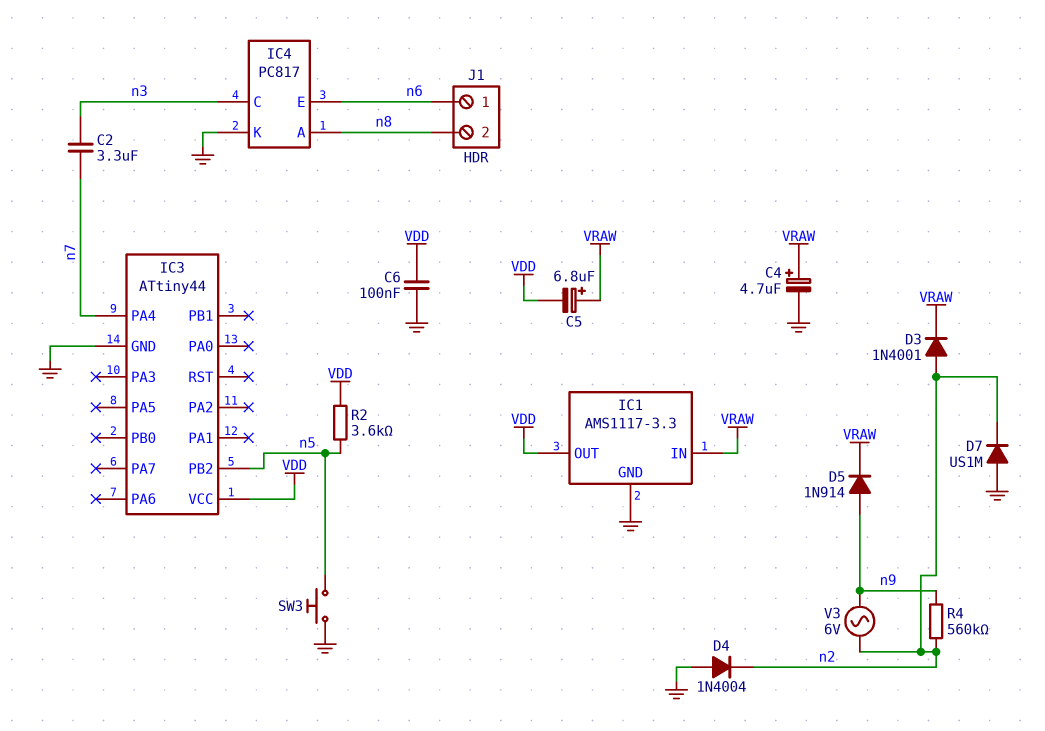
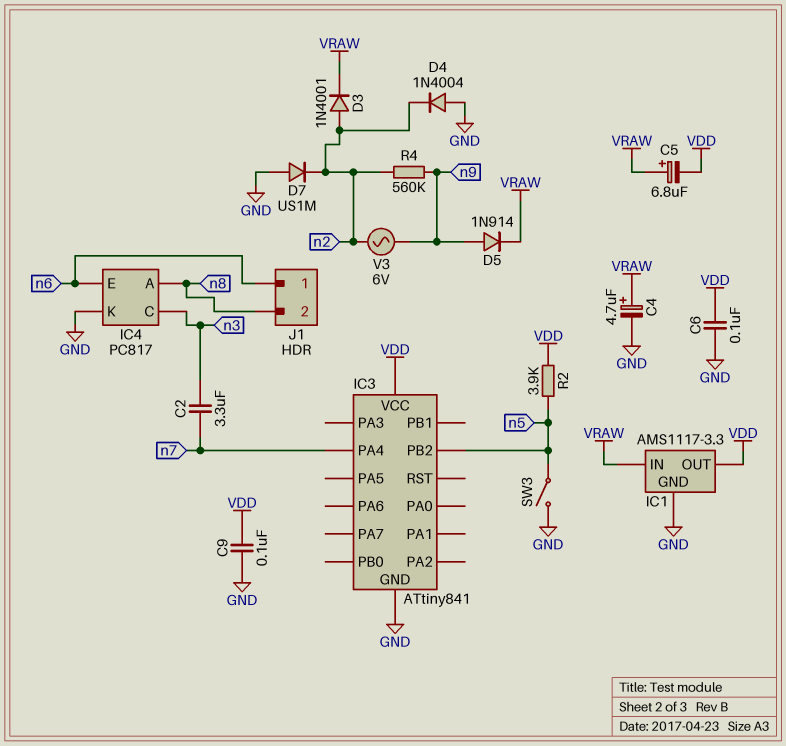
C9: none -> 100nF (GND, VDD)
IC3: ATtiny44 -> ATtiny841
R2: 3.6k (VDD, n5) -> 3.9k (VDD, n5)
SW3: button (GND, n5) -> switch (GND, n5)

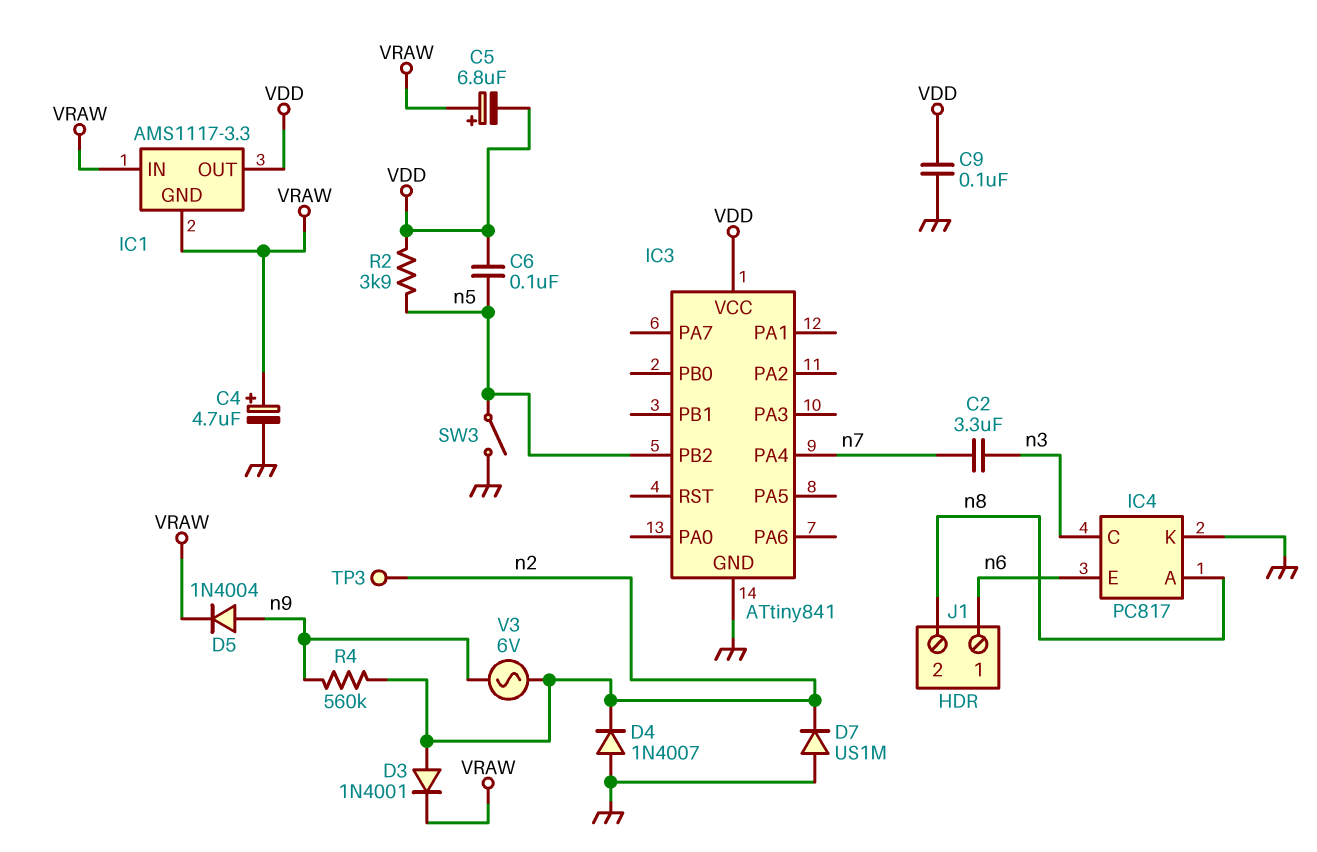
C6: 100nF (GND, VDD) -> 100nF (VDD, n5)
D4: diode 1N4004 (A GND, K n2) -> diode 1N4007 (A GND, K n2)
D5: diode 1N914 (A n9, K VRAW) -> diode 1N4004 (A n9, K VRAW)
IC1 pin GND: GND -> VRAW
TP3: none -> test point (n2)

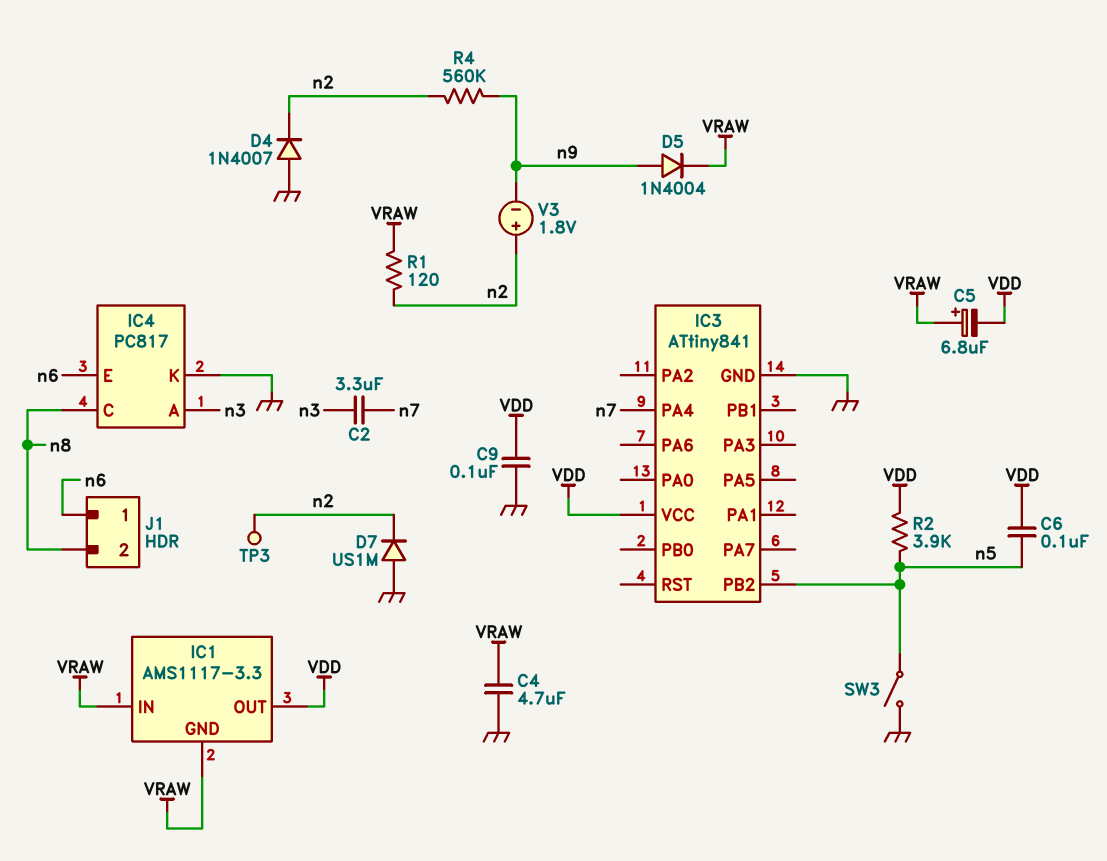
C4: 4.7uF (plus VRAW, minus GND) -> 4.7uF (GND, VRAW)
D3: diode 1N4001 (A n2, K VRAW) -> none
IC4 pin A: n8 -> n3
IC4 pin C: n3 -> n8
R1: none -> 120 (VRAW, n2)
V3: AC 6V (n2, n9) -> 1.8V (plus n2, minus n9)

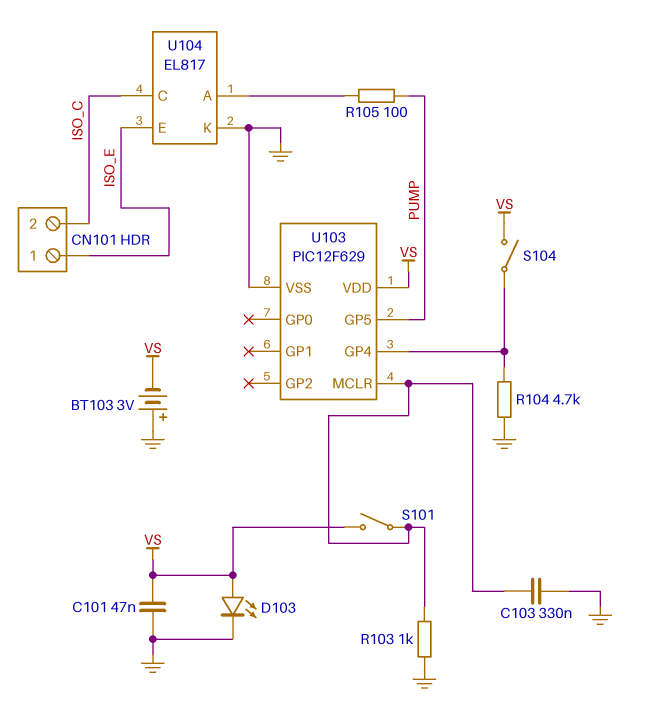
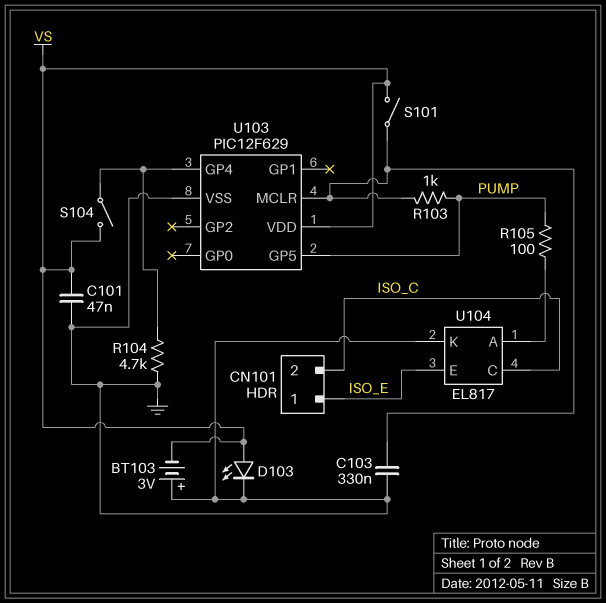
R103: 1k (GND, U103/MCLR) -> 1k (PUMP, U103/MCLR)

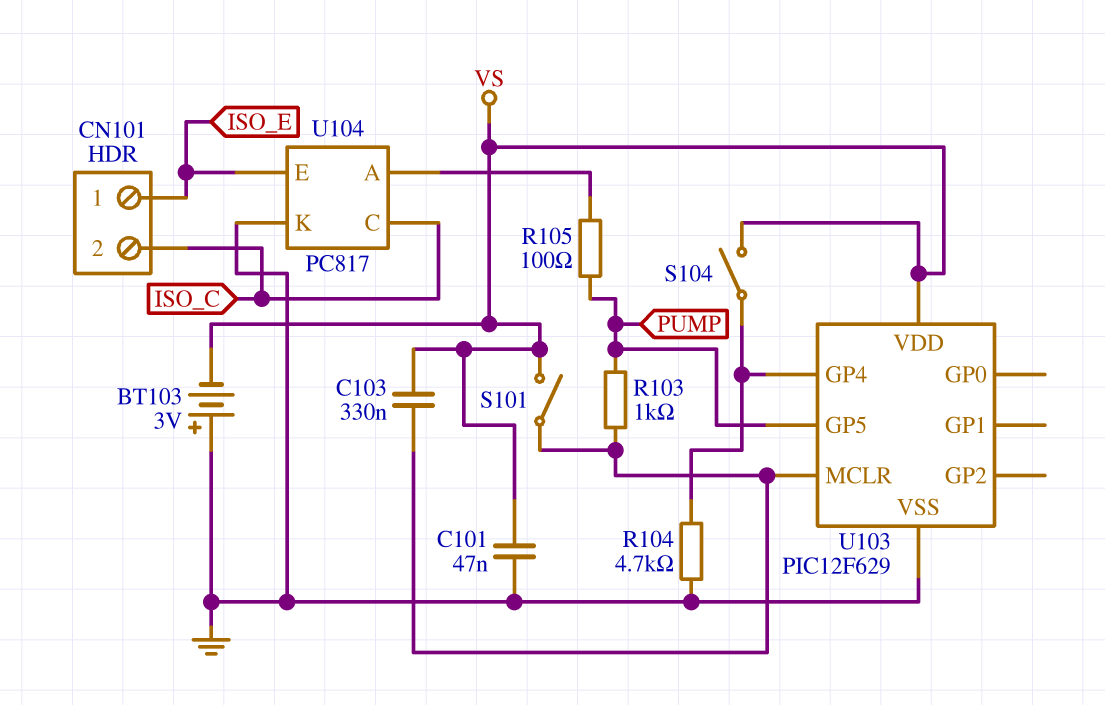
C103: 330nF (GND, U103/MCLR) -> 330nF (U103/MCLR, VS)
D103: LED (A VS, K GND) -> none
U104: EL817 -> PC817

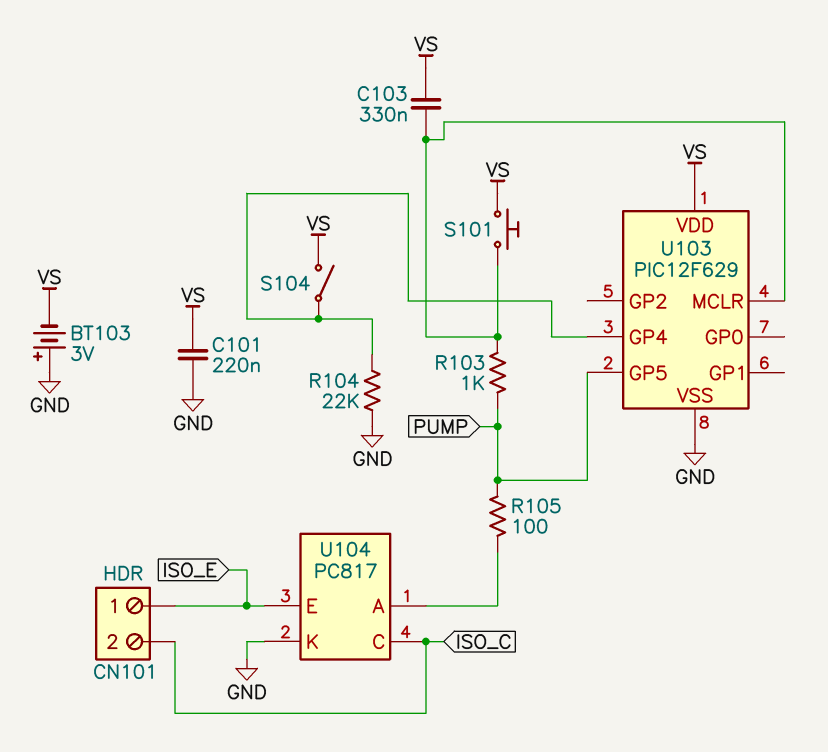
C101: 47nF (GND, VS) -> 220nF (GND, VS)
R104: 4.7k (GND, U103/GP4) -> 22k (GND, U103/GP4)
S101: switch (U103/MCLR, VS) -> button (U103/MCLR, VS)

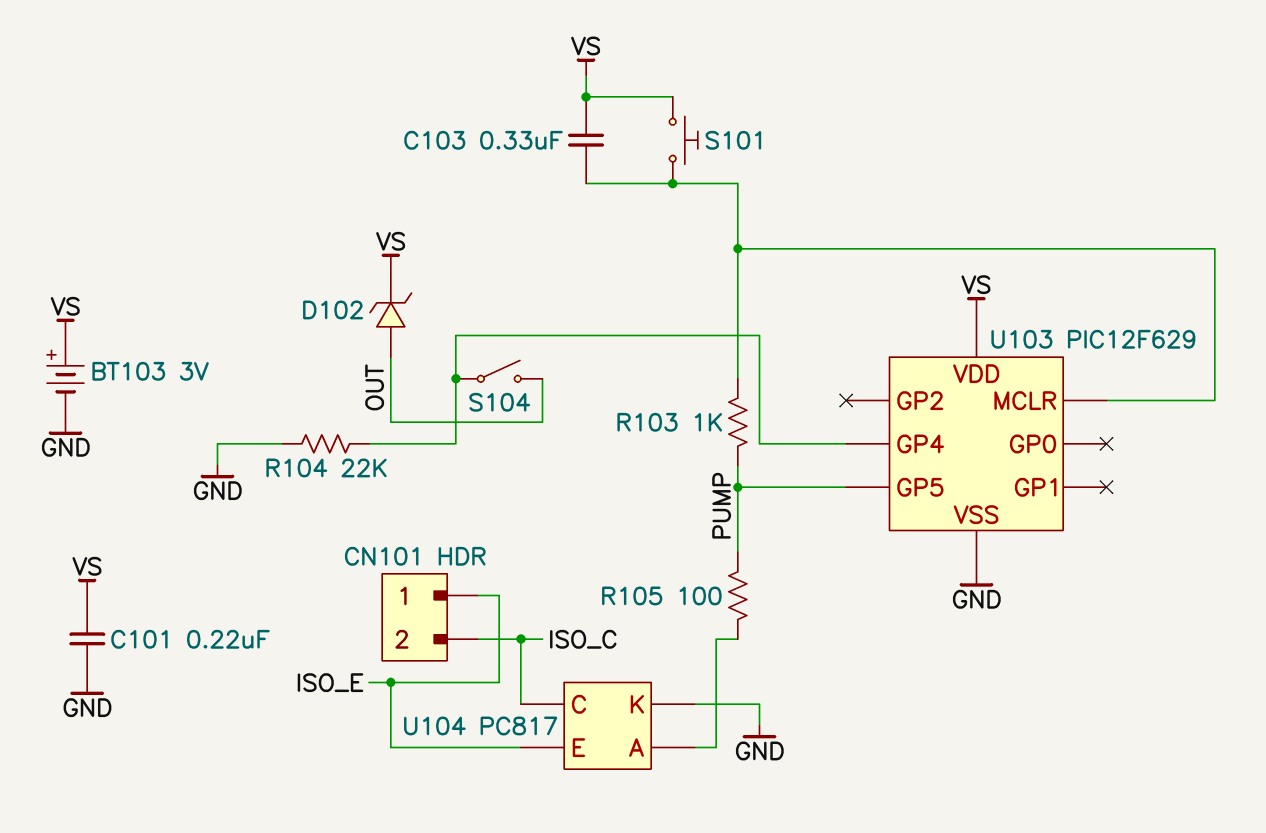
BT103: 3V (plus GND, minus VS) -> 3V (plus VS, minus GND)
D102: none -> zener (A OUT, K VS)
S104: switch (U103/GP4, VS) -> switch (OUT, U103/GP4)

_____

§ **HOW TO COMPLETE THIS TASK**: Display each line of the data where "MCLR" occurs.

§ **SOLUTION TO THE EXERCISE**:
R103: 1k (GND, U103/MCLR) -> 1k (PUMP, U103/MCLR)
C103: 330nF (GND, U103/MCLR) -> 330nF (U103/MCLR, VS)
S101: switch (U103/MCLR, VS) -> button (U103/MCLR, VS)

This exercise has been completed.